Coordinate-based change listings:
+ + + + + + +

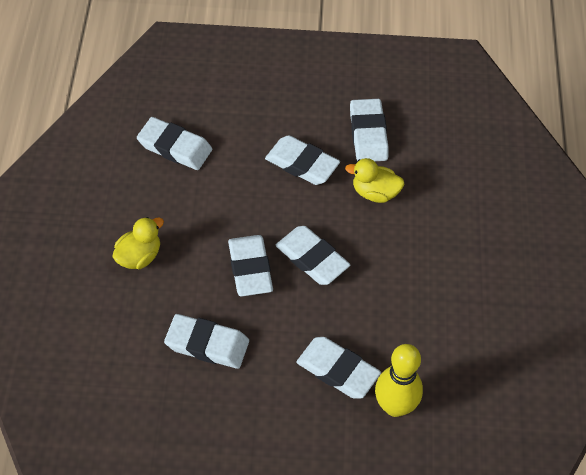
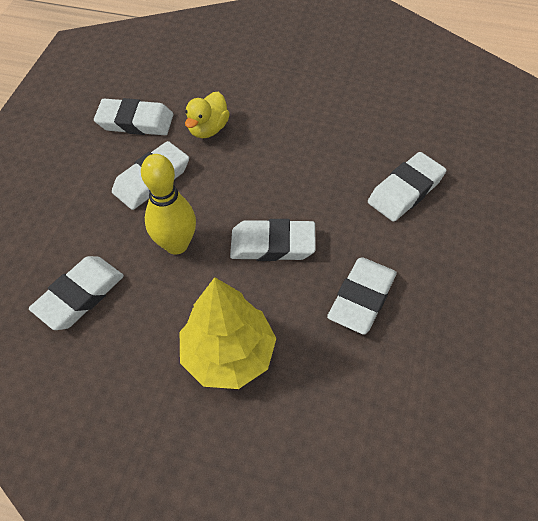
camera: 75 degrees left, 0 degrees up
yellow duck [112,217,164,269] -> yellow tree [180,277,276,389]
white eraser [276,226,350,285] -> none
yellow bowling pin [375,344,423,417] -> yellow bowling pin moved to [141,154,196,255]

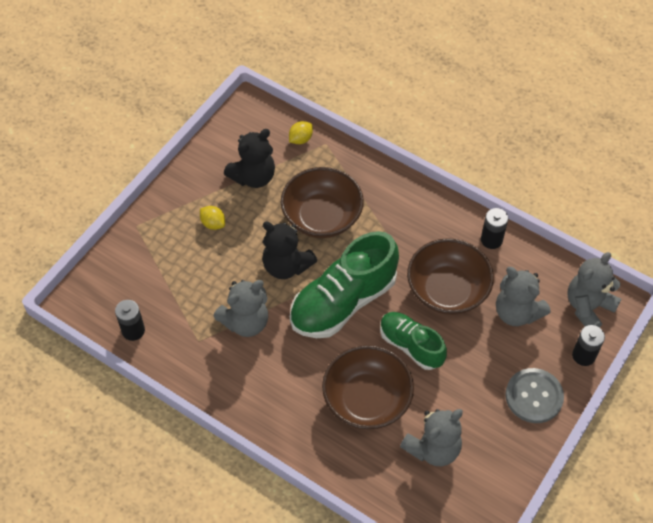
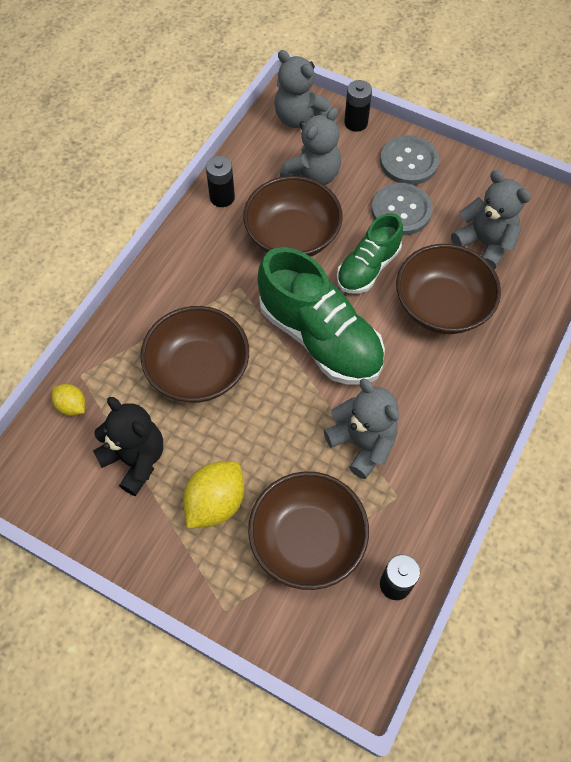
camera: 95 degrees left, 5 degrees up
yellow lemon [200,206,225,230] -> yellow lemon [183,461,244,528], size x1.77
black teddy bear [262,222,317,279] -> none
none -> brown bowl [248,472,369,590]
none -> grey button [371,183,433,235]

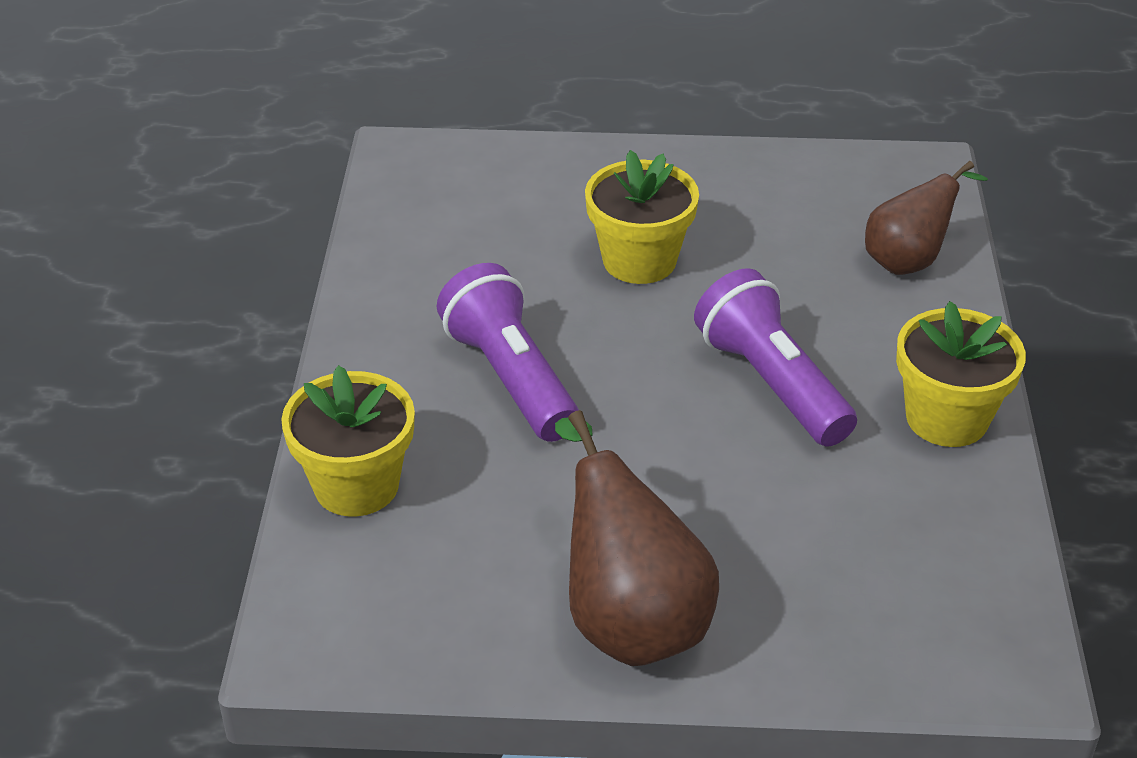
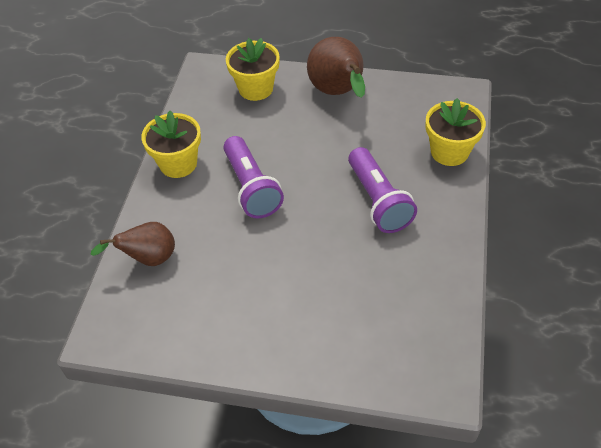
camera: 170 degrees left, 10 degrees up
yellow flower pot [585,150,699,284] -> yellow flower pot moved to [226,38,280,101]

+ + + + + + +

The required output is a verbatim repetition of the lines from the opening of the entries above through the line containing "camera: 170 degrees left, 10 degrees up", inclusive, with no pictures and nothing else.

camera: 75 degrees left, 0 degrees up
yellow duck [112,217,164,269] -> yellow tree [180,277,276,389]
white eraser [276,226,350,285] -> none
yellow bowling pin [375,344,423,417] -> yellow bowling pin moved to [141,154,196,255]

camera: 95 degrees left, 5 degrees up
yellow lemon [200,206,225,230] -> yellow lemon [183,461,244,528], size x1.77
black teddy bear [262,222,317,279] -> none
none -> brown bowl [248,472,369,590]
none -> grey button [371,183,433,235]

camera: 170 degrees left, 10 degrees up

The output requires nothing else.